§ SUPPLIED MATERIAL:
========================================

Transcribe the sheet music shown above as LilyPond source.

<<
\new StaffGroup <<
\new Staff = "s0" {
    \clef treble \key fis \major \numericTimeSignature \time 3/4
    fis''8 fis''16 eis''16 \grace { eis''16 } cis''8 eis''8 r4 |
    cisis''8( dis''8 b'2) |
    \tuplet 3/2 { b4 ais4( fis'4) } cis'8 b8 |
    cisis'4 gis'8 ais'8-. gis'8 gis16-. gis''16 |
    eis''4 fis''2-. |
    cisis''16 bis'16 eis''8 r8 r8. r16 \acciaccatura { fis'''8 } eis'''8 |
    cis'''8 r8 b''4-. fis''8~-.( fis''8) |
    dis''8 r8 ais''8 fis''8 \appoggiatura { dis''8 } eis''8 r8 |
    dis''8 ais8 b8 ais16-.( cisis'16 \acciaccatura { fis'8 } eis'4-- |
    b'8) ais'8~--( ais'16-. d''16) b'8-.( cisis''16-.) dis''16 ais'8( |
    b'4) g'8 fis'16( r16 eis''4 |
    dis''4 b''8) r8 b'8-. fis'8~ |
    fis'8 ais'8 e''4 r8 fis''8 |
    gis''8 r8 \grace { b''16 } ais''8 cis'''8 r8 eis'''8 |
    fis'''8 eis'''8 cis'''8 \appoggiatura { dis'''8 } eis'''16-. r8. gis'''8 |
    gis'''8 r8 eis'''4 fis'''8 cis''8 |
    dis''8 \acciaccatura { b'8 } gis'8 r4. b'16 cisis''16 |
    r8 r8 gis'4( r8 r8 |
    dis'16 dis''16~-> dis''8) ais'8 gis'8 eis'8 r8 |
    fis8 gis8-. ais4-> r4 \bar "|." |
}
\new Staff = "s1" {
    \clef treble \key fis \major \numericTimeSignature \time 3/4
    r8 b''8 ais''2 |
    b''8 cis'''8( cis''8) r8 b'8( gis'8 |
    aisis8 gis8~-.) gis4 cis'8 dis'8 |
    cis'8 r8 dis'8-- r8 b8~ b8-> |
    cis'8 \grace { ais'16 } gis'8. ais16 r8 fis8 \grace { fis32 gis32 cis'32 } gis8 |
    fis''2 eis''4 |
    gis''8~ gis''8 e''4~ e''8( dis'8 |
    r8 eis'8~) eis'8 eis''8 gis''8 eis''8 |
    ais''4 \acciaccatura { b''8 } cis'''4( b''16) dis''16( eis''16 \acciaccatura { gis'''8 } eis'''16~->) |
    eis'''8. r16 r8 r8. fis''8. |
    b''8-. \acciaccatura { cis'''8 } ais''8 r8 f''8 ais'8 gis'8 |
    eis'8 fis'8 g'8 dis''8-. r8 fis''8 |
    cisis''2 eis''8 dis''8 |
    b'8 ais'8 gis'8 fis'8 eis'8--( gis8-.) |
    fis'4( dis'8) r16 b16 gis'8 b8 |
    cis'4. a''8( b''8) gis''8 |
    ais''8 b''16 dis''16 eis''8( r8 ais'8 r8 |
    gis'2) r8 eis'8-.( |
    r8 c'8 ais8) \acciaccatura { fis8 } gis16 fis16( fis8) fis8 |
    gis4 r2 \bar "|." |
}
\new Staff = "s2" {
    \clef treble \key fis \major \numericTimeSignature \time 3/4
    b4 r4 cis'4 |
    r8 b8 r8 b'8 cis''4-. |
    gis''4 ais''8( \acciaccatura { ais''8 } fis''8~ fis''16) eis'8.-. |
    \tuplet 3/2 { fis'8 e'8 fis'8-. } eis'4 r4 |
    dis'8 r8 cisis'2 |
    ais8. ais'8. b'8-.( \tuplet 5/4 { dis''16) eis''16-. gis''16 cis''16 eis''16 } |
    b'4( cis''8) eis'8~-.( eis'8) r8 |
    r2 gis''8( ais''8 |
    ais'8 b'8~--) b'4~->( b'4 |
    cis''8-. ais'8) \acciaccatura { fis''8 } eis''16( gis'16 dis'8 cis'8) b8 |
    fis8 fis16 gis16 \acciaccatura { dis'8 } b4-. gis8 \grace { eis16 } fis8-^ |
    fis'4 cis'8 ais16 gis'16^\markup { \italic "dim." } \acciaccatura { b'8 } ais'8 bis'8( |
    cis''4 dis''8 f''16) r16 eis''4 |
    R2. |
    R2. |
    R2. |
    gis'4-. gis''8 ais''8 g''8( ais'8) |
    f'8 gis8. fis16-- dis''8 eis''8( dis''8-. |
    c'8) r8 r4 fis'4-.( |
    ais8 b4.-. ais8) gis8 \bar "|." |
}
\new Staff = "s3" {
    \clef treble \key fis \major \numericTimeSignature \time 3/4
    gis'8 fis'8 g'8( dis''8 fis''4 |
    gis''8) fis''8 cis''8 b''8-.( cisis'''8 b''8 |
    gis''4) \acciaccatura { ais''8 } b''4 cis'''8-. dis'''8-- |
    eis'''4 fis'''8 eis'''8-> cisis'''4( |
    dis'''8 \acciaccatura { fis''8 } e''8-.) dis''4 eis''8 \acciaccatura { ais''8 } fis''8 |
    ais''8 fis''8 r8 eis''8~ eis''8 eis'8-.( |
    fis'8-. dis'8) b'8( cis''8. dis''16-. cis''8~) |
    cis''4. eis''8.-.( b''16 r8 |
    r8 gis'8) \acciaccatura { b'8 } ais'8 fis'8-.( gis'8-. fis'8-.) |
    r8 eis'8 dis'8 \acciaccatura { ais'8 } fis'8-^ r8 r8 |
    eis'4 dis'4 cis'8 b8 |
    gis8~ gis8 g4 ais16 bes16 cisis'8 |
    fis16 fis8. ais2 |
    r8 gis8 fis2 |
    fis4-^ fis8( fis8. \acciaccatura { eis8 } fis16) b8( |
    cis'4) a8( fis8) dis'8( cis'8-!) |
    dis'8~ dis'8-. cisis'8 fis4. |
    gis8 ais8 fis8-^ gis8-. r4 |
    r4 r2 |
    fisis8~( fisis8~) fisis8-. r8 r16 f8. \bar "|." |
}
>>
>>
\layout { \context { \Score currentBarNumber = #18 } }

========================================

§ TASK INSTRUCTIONS: Gather every line in the records above that contains the string "appoggiatura", and copy each one in full. Case counts.

§ OUTPUT FOR THIS EXERCISE:
    dis''8 r8 ais''8 fis''8 \appoggiatura { dis''8 } eis''8 r8 |
    fis'''8 eis'''8 cis'''8 \appoggiatura { dis'''8 } eis'''16-. r8. gis'''8 |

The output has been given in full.